◆ Entries provided:
BEGIN

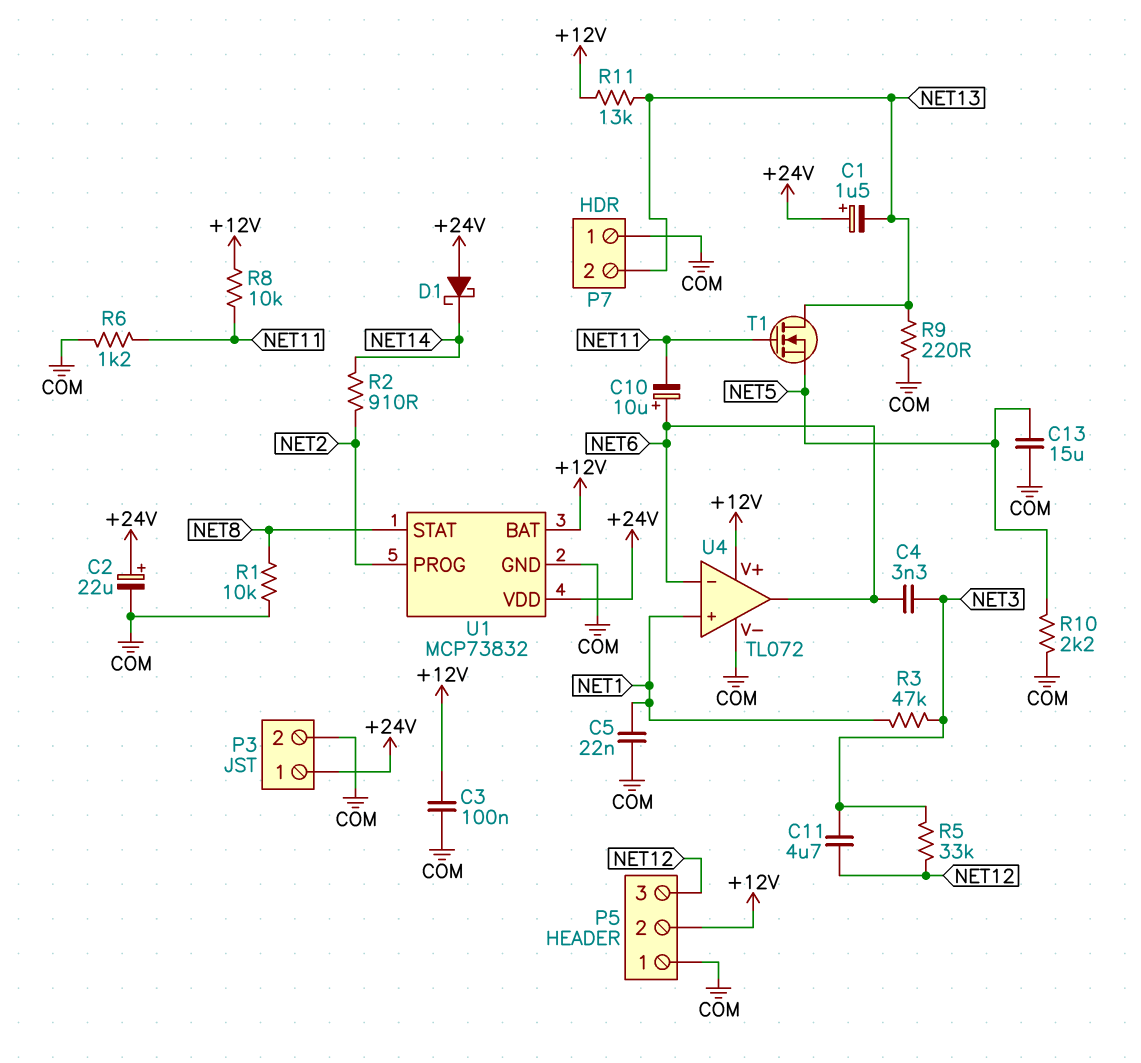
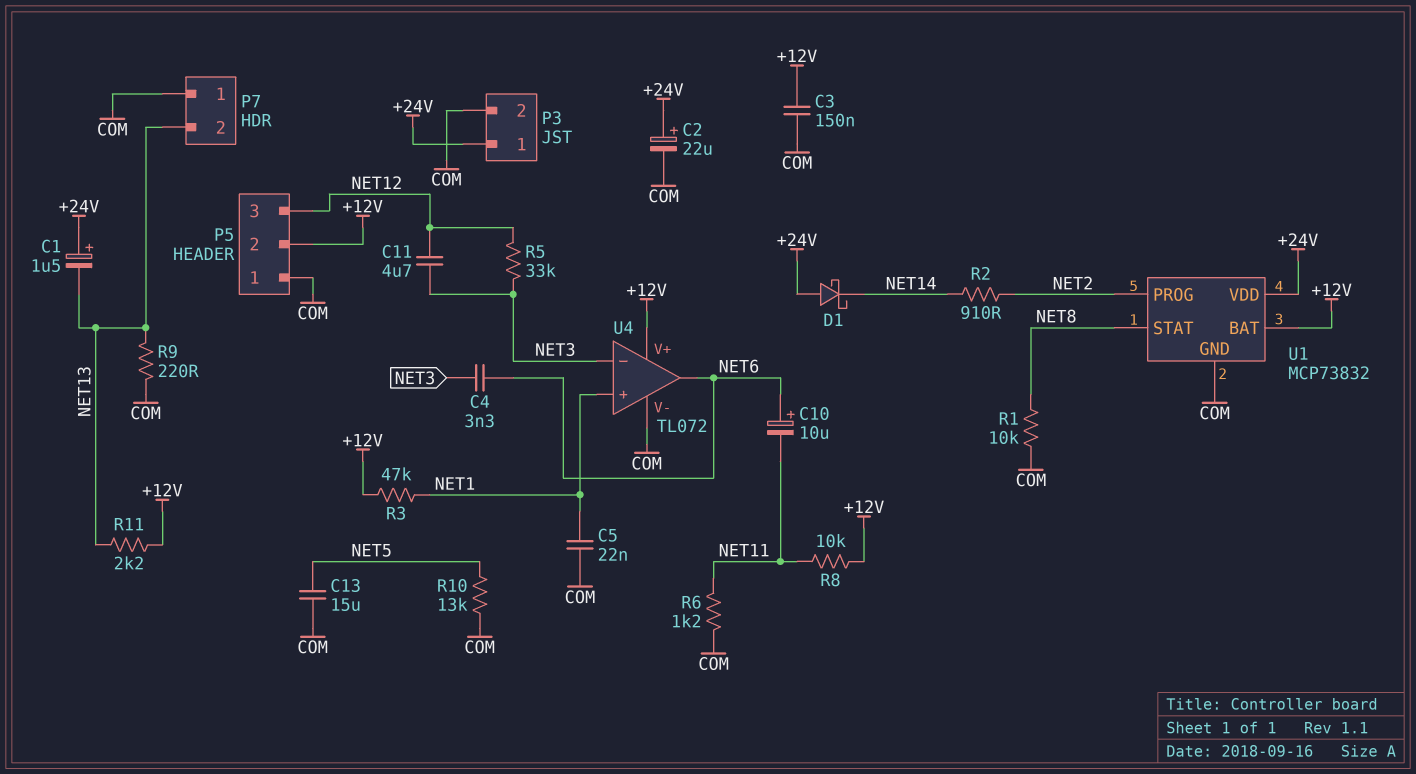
C3: 100nF (+12V, COM) -> 150nF (+12V, COM)
R3: 47k (NET1, NET3) -> 47k (+12V, NET1)
R10: 2.2k (COM, NET5) -> 13k (COM, NET5)
R11: 13k (+12V, NET13) -> 2.2k (+12V, NET13)
T1: NMOS (G NET11, D NET13, S NET5) -> none
U4 pin in-: NET6 -> NET3

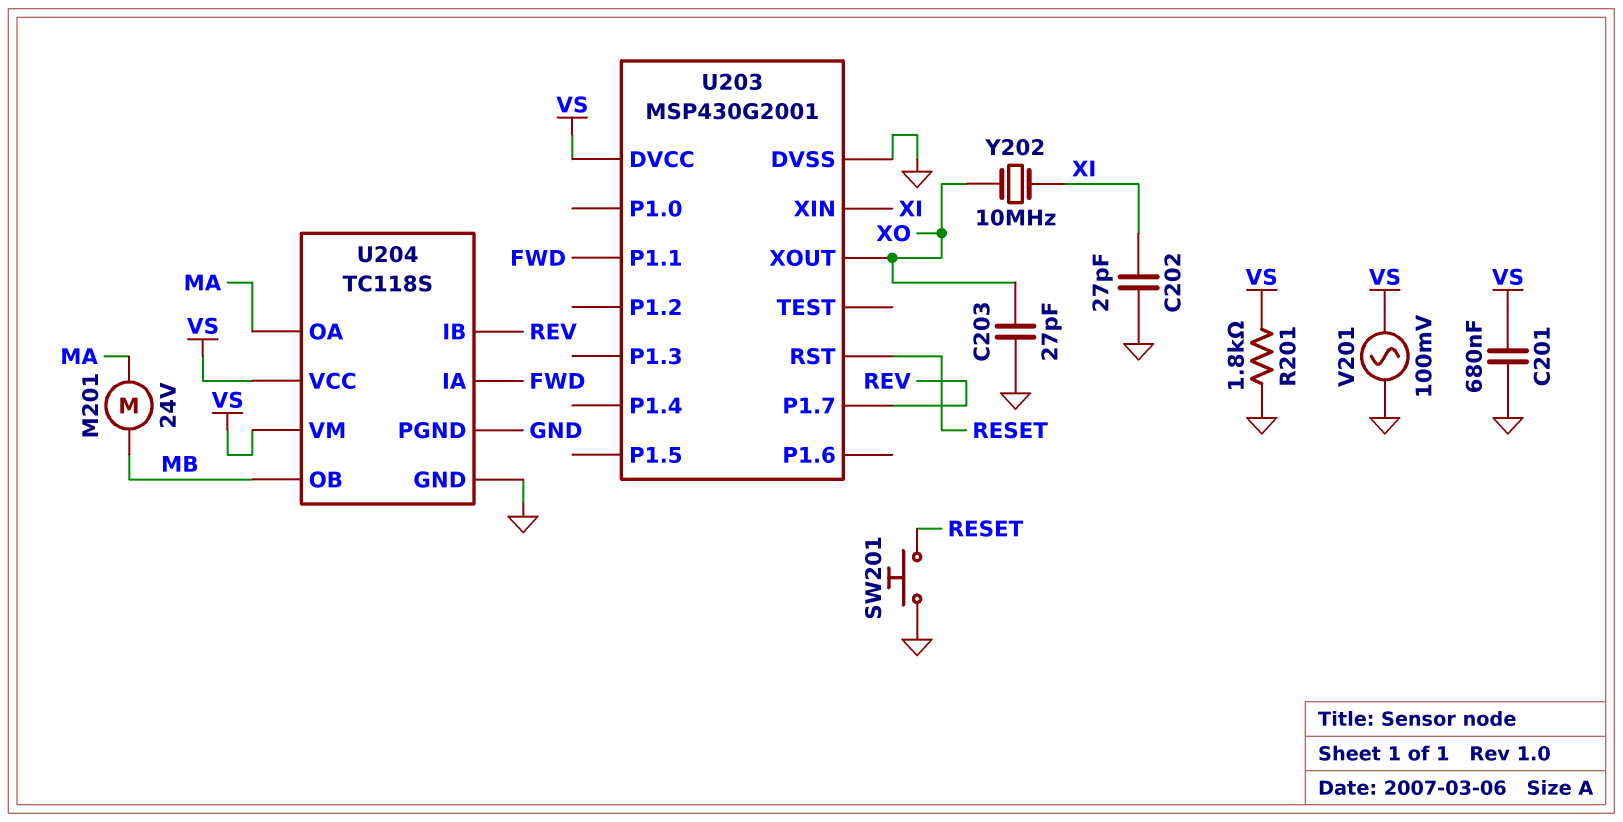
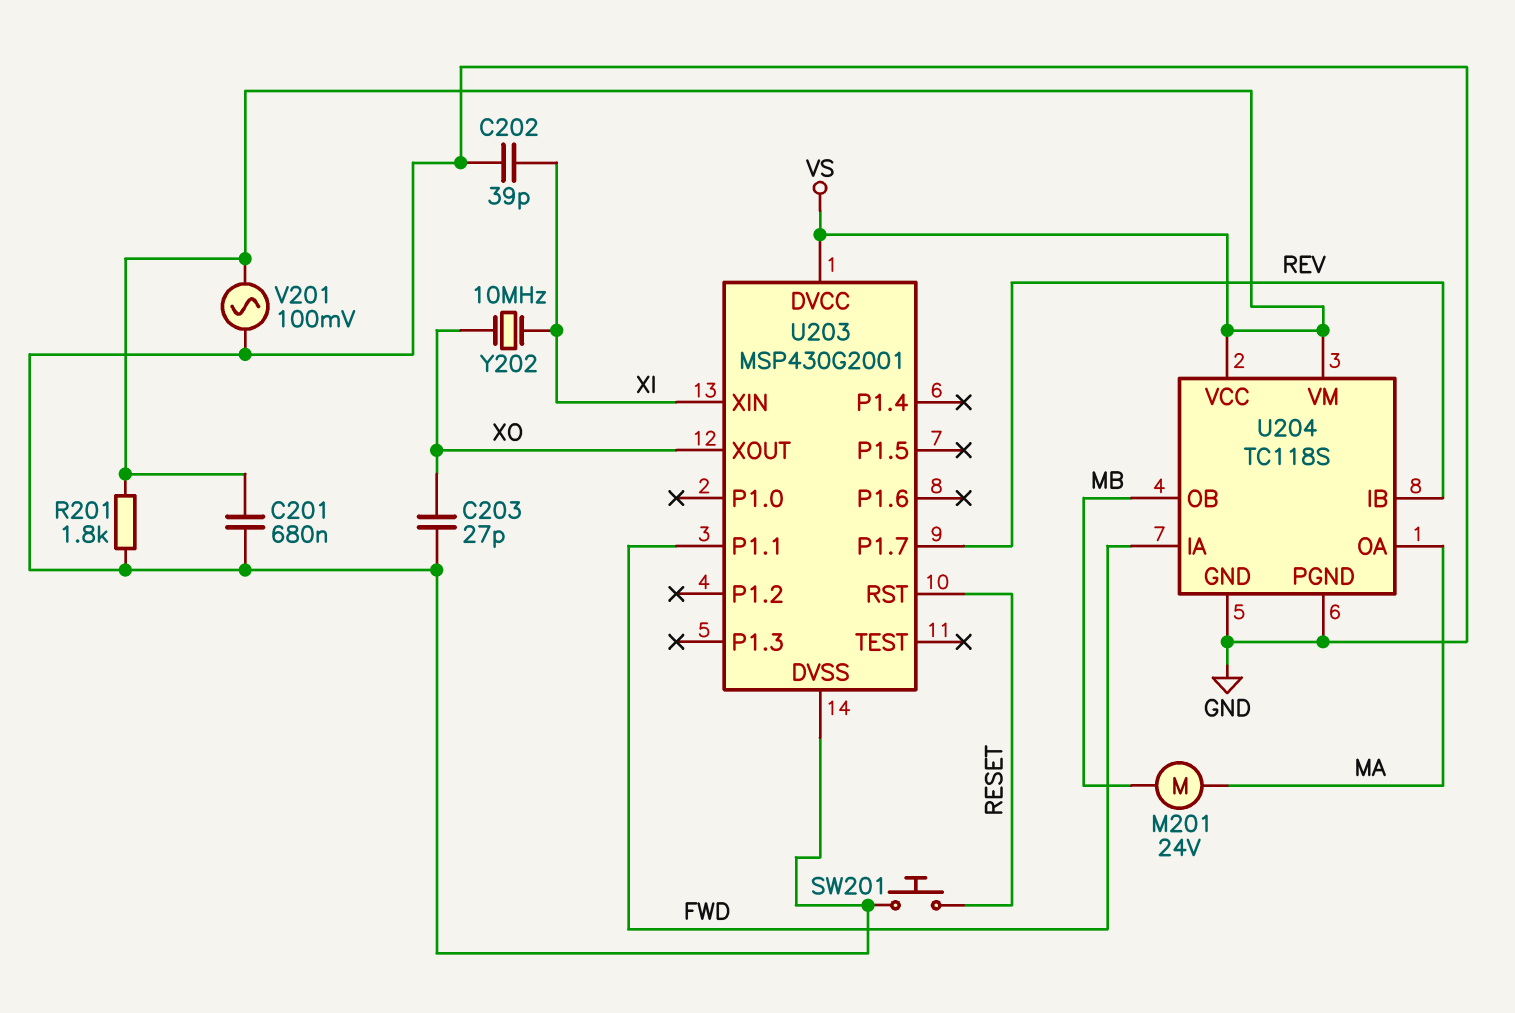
C202: 27pF (GND, XI) -> 39pF (GND, XI)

END

Retype each of the entries above exactly as it appears, with no pictures.

C3: 100nF (+12V, COM) -> 150nF (+12V, COM)
R3: 47k (NET1, NET3) -> 47k (+12V, NET1)
R10: 2.2k (COM, NET5) -> 13k (COM, NET5)
R11: 13k (+12V, NET13) -> 2.2k (+12V, NET13)
T1: NMOS (G NET11, D NET13, S NET5) -> none
U4 pin in-: NET6 -> NET3

C202: 27pF (GND, XI) -> 39pF (GND, XI)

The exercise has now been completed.